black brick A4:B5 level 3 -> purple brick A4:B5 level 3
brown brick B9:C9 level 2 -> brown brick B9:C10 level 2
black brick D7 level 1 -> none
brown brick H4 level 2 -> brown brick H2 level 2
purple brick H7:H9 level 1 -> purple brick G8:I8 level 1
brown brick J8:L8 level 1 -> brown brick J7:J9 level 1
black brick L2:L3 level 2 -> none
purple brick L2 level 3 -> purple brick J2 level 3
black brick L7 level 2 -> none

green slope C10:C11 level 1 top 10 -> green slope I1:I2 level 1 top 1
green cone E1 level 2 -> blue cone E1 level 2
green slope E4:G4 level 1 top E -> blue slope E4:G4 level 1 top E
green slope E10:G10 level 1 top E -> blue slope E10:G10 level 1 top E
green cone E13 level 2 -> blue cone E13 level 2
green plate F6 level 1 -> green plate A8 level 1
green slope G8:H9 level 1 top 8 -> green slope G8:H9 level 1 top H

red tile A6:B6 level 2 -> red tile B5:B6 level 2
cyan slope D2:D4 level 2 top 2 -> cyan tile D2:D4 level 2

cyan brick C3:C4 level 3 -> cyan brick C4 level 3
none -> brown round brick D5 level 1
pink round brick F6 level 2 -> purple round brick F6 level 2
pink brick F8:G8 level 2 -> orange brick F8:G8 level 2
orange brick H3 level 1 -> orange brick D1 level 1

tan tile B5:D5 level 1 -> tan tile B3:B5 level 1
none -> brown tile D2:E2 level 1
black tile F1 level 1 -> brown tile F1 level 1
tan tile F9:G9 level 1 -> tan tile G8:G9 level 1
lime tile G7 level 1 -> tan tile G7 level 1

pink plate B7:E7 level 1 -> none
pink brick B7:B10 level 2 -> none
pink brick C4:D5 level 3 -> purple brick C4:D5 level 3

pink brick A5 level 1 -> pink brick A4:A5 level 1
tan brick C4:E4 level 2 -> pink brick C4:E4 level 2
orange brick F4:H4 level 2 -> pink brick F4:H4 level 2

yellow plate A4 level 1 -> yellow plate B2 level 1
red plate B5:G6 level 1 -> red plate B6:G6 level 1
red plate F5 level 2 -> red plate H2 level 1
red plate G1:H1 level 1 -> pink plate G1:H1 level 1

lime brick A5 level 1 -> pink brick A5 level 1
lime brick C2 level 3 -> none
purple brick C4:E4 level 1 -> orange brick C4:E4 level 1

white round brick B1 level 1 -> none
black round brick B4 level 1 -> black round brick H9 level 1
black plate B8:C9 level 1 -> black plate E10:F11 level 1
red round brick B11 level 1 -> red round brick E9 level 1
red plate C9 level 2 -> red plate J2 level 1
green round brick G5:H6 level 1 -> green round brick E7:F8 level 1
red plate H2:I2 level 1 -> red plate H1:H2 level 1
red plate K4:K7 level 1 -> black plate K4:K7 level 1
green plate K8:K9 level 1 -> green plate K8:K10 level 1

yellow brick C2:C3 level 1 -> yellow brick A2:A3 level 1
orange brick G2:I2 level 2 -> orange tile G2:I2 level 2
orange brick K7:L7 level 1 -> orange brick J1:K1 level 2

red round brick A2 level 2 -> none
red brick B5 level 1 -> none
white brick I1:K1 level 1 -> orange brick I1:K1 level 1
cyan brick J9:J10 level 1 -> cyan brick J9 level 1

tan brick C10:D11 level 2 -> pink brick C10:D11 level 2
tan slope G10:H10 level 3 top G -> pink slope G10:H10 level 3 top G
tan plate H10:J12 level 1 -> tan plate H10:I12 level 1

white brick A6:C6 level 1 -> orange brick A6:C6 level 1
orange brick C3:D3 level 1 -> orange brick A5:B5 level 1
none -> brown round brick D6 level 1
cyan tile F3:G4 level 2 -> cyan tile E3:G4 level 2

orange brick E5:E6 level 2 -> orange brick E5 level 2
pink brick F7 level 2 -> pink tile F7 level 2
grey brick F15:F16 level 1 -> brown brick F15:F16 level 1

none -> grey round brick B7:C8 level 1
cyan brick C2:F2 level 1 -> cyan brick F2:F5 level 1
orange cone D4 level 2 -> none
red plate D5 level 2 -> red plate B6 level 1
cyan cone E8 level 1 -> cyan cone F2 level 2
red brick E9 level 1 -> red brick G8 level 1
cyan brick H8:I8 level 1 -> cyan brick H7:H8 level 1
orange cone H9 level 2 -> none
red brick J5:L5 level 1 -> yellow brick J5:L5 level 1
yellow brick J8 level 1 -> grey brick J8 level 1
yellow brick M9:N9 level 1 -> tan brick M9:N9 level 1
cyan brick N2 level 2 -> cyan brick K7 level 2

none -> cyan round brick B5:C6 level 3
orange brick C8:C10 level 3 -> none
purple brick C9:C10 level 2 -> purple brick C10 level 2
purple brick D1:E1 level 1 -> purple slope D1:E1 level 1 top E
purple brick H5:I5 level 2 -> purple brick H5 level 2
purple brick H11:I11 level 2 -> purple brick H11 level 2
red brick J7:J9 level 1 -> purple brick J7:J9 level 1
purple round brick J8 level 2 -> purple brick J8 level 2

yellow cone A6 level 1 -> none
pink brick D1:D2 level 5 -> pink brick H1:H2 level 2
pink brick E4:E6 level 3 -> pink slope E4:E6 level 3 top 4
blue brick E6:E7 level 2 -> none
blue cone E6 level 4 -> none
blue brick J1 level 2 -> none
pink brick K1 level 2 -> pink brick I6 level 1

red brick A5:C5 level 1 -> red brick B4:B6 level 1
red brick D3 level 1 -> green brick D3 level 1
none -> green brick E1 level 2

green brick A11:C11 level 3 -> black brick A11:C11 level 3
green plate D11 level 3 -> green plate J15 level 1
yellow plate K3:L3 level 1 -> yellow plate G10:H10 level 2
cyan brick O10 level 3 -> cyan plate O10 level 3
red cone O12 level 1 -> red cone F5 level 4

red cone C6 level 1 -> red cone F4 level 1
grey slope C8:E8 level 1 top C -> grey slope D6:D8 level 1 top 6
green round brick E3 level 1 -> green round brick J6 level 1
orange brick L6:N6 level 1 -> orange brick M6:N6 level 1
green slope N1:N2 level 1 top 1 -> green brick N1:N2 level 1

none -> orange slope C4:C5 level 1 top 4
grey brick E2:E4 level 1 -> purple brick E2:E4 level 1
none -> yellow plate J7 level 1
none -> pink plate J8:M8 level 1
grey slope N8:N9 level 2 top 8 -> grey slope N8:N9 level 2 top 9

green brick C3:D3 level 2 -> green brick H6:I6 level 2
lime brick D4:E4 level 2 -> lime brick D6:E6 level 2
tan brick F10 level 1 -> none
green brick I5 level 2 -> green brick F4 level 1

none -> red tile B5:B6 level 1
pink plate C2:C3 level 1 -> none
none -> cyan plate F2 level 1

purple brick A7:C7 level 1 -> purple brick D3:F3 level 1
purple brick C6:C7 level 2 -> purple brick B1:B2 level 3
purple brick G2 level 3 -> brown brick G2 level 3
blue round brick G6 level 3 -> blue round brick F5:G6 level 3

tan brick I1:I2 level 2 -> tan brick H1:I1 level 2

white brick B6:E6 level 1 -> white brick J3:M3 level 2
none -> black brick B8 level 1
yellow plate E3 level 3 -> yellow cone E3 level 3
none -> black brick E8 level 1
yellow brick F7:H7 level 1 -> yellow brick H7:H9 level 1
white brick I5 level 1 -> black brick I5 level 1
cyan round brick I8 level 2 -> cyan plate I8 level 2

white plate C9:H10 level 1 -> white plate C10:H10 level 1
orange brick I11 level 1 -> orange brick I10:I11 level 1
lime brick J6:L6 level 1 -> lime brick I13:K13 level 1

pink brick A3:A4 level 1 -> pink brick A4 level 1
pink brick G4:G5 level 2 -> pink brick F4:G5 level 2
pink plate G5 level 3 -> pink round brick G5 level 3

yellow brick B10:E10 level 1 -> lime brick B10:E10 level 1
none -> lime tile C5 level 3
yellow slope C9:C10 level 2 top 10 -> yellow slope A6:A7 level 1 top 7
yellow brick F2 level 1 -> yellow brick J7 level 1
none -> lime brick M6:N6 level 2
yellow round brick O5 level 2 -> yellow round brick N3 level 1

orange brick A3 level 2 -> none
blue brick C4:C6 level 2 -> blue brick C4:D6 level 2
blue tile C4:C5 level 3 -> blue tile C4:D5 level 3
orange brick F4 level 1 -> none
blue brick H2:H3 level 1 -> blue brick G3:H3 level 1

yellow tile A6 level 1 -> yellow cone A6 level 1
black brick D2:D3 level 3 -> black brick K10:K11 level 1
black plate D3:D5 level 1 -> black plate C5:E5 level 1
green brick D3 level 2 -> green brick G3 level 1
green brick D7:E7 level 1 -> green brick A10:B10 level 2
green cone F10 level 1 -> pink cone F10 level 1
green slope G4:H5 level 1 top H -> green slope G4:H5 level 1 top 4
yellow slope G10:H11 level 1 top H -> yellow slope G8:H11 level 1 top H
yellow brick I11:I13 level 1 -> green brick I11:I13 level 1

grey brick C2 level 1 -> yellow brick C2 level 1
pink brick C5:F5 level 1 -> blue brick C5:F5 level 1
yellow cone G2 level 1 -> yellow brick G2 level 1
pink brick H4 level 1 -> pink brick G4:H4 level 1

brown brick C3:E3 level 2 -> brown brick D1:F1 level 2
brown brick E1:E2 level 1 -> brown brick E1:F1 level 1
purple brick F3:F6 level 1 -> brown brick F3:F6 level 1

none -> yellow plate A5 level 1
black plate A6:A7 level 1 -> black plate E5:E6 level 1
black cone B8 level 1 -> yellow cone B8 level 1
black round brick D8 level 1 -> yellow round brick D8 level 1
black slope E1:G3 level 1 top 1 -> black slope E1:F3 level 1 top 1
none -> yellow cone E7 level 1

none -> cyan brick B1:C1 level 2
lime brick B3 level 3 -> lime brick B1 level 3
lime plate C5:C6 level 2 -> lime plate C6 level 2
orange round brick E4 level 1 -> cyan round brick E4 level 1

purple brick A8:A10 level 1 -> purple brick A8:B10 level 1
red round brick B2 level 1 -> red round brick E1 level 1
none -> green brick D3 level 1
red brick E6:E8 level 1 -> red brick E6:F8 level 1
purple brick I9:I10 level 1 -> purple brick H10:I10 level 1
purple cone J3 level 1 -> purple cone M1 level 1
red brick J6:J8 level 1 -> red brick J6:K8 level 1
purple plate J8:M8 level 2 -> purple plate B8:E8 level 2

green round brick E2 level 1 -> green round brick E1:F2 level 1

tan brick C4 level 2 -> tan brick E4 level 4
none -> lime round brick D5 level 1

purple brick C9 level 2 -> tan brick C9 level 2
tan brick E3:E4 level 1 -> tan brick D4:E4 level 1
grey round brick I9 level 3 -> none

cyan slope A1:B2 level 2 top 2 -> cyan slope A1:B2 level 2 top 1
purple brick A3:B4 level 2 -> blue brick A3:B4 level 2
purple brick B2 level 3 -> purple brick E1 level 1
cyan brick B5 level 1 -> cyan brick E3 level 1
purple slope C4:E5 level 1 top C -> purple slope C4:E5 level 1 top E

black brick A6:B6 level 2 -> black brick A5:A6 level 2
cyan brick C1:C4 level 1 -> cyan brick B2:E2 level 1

══════════════════════════════

__Exercise requirements__.
Search term "lime": count the lines of the listing in which it appears, and give the number with nothing further.

__Response to the exercise__.
11